THE PROBLEM :: Below are the records. List every line holding the word "minus".
*** EXTRACTED ENTRIES Section Begins ***
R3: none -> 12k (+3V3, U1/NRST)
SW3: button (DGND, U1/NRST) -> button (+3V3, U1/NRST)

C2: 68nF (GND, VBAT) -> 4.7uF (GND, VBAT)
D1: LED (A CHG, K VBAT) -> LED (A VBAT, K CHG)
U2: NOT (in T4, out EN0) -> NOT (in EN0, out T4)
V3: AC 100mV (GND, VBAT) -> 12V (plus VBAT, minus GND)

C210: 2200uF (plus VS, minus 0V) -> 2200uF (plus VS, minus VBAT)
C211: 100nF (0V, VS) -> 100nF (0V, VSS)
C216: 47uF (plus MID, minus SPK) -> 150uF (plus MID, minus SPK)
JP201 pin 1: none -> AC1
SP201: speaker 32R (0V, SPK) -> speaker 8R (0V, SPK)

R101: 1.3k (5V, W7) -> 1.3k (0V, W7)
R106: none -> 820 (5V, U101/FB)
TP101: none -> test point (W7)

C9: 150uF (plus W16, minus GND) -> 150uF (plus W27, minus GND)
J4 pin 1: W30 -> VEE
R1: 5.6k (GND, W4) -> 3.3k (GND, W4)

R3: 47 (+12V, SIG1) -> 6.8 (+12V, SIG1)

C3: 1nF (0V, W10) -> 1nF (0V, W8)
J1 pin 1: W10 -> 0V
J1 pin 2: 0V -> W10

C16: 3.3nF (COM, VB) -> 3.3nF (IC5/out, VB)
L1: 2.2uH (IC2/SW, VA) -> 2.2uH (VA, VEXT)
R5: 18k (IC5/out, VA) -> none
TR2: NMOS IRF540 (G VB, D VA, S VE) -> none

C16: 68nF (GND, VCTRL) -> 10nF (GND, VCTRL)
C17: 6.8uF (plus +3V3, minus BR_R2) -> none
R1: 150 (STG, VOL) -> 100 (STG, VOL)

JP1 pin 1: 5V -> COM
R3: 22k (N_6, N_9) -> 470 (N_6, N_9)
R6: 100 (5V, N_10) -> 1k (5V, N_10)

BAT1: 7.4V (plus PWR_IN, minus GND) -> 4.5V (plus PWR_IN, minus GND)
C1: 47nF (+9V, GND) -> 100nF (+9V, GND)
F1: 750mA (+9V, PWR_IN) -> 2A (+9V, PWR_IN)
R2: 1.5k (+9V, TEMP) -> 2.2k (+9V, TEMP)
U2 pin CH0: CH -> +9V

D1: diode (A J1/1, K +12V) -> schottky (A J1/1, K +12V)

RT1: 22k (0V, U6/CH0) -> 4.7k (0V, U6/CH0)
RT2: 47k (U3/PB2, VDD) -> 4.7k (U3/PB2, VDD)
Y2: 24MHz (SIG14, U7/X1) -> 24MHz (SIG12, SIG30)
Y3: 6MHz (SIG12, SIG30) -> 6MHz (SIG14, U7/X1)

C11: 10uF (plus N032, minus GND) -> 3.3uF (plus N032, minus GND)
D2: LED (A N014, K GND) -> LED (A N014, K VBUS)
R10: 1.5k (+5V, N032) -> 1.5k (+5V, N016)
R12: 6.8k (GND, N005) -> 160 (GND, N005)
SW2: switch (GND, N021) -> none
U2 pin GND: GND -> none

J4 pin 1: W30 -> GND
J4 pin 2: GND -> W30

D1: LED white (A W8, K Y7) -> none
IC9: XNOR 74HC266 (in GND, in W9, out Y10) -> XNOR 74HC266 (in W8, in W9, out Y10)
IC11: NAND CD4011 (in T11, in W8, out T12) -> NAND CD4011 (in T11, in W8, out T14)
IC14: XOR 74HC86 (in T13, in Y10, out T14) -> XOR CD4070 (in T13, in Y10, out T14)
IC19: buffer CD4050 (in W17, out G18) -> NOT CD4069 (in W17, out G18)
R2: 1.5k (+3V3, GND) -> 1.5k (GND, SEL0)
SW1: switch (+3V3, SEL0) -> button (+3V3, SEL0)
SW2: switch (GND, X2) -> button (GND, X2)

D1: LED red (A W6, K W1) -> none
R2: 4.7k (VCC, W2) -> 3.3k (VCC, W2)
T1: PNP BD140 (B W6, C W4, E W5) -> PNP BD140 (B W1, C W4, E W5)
*** EXTRACTED ENTRIES Section Ends ***
RESPONSE TO THIS EXERCISE ::
V3: AC 100mV (GND, VBAT) -> 12V (plus VBAT, minus GND)
C210: 2200uF (plus VS, minus 0V) -> 2200uF (plus VS, minus VBAT)
C216: 47uF (plus MID, minus SPK) -> 150uF (plus MID, minus SPK)
C9: 150uF (plus W16, minus GND) -> 150uF (plus W27, minus GND)
C17: 6.8uF (plus +3V3, minus BR_R2) -> none
BAT1: 7.4V (plus PWR_IN, minus GND) -> 4.5V (plus PWR_IN, minus GND)
C11: 10uF (plus N032, minus GND) -> 3.3uF (plus N032, minus GND)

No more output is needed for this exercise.